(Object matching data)
# # #
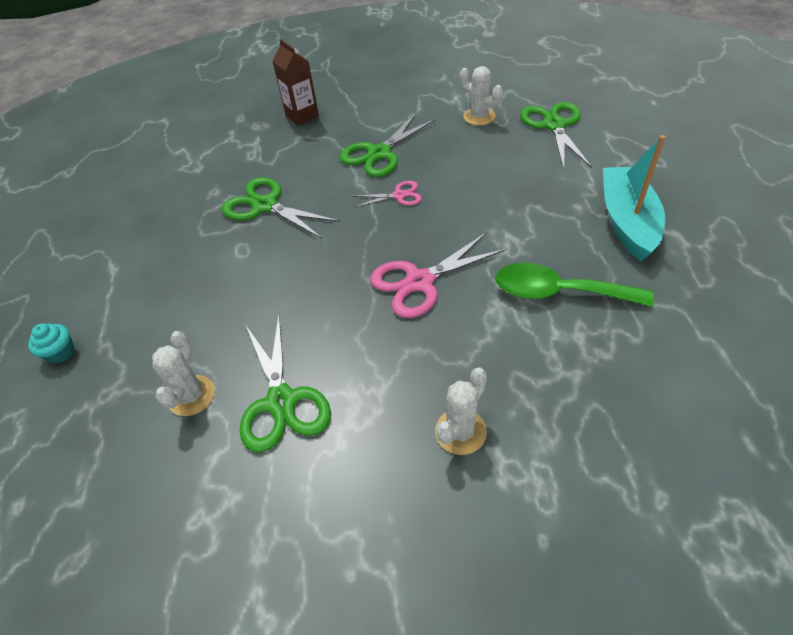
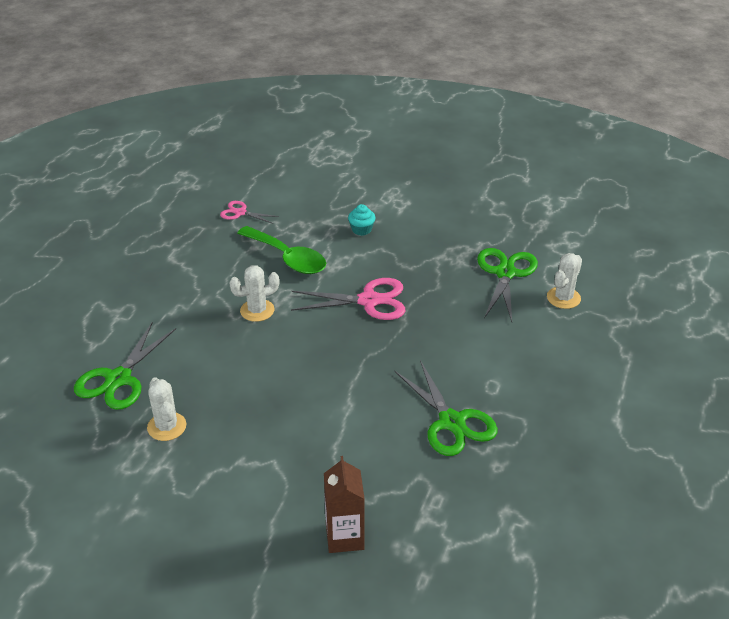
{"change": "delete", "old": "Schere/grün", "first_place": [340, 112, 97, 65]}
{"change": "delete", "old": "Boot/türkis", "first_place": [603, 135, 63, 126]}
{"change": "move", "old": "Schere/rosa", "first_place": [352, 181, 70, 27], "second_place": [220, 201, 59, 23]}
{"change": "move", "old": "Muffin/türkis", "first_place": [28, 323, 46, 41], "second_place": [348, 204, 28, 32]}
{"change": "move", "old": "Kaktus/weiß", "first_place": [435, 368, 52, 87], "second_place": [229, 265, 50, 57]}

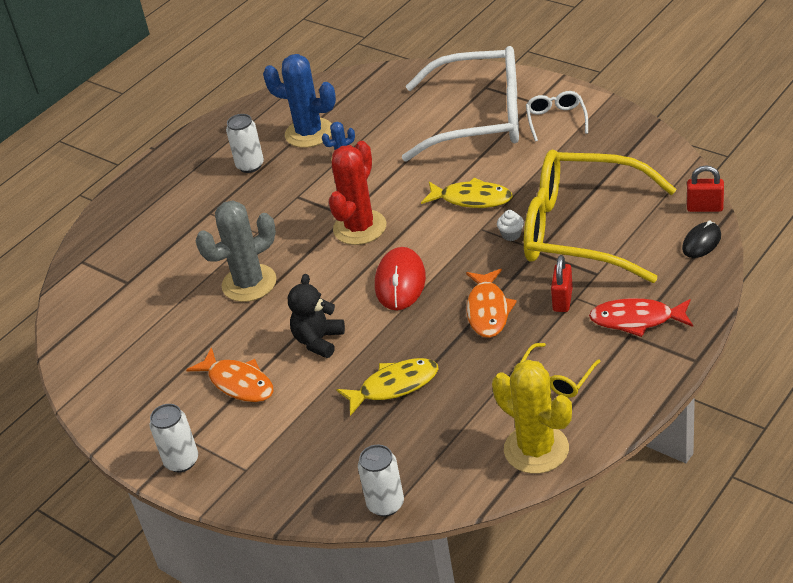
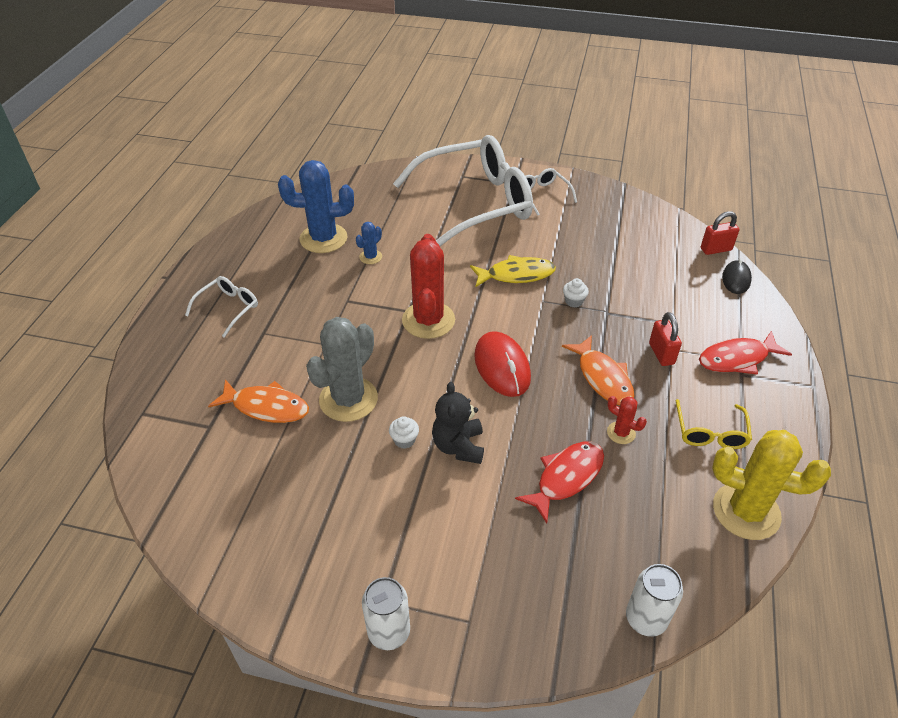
{"change": "delete", "old": "Dose/weiß", "first_place": [226, 114, 38, 59]}
{"change": "delete", "old": "Brille/gelb", "first_place": [524, 150, 152, 133]}
{"change": "move", "old": "Fisch/orange", "first_place": [186, 347, 87, 55], "second_place": [208, 379, 101, 44]}
{"change": "recolor", "old": "Fisch/gelb", "new": "Fisch/rot", "first_place": [336, 358, 102, 58], "second_place": [515, 442, 89, 81]}
{"change": "insert", "new": "Brille/weiß", "second_place": [185, 276, 73, 62]}
{"change": "insert", "new": "Kaktus/rot", "second_place": [607, 396, 40, 48]}
{"change": "insert", "new": "Muffin/weiß", "second_place": [389, 416, 30, 33]}

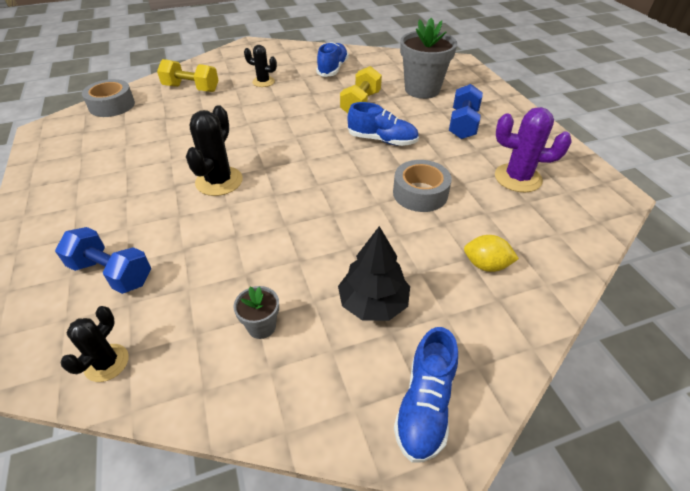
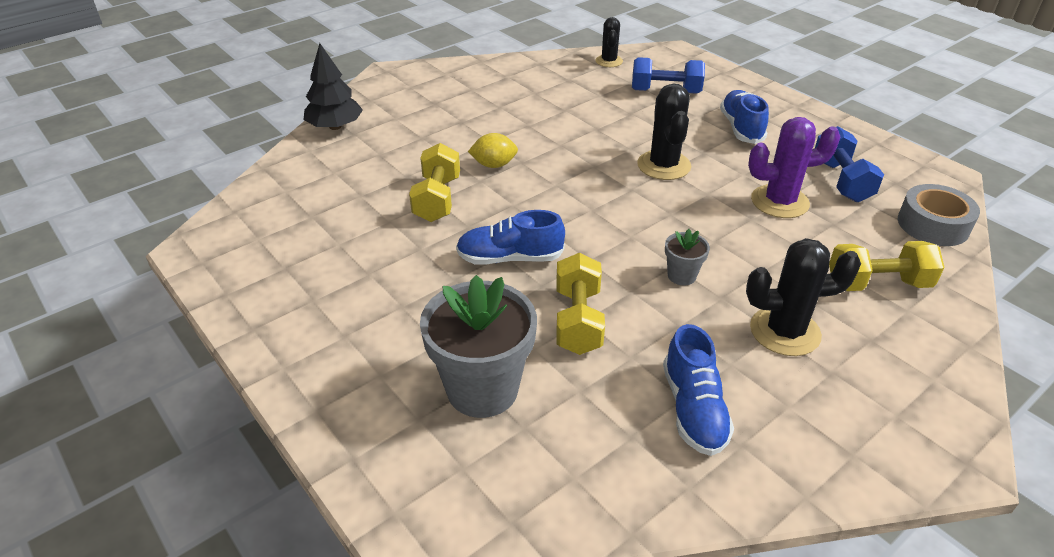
{"change": "resize", "old": "Kaktus/schwarz", "first_place": [244, 45, 33, 42], "second_place": [746, 238, 115, 118], "factor": 1.59}
{"change": "move", "old": "Hantel/blau", "first_place": [449, 84, 34, 55], "second_place": [815, 126, 69, 76]}
{"change": "move", "old": "Kaktus/lila", "first_place": [495, 107, 77, 85], "second_place": [748, 117, 92, 101]}
{"change": "replace", "old": "Klebeband/grau", "new": "Hantel/gelb", "first_place": [393, 160, 59, 52], "second_place": [409, 143, 51, 79]}
{"change": "move", "old": "Baum/schwarz", "first_place": [338, 226, 72, 95], "second_place": [304, 43, 59, 87]}
{"change": "move", "old": "Zitrone/gelb", "first_place": [464, 235, 55, 37], "second_place": [468, 133, 50, 35]}
{"change": "move", "old": "Blumentopf/grau", "first_place": [234, 286, 45, 53], "second_place": [665, 229, 45, 56]}
{"change": "move", "old": "Schuh/blau", "first_place": [394, 327, 64, 136], "second_place": [720, 90, 49, 54]}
# # #
» Problem
For the entries above, say how many lines contain the word "insert", giving the number alone.

» Your solution
3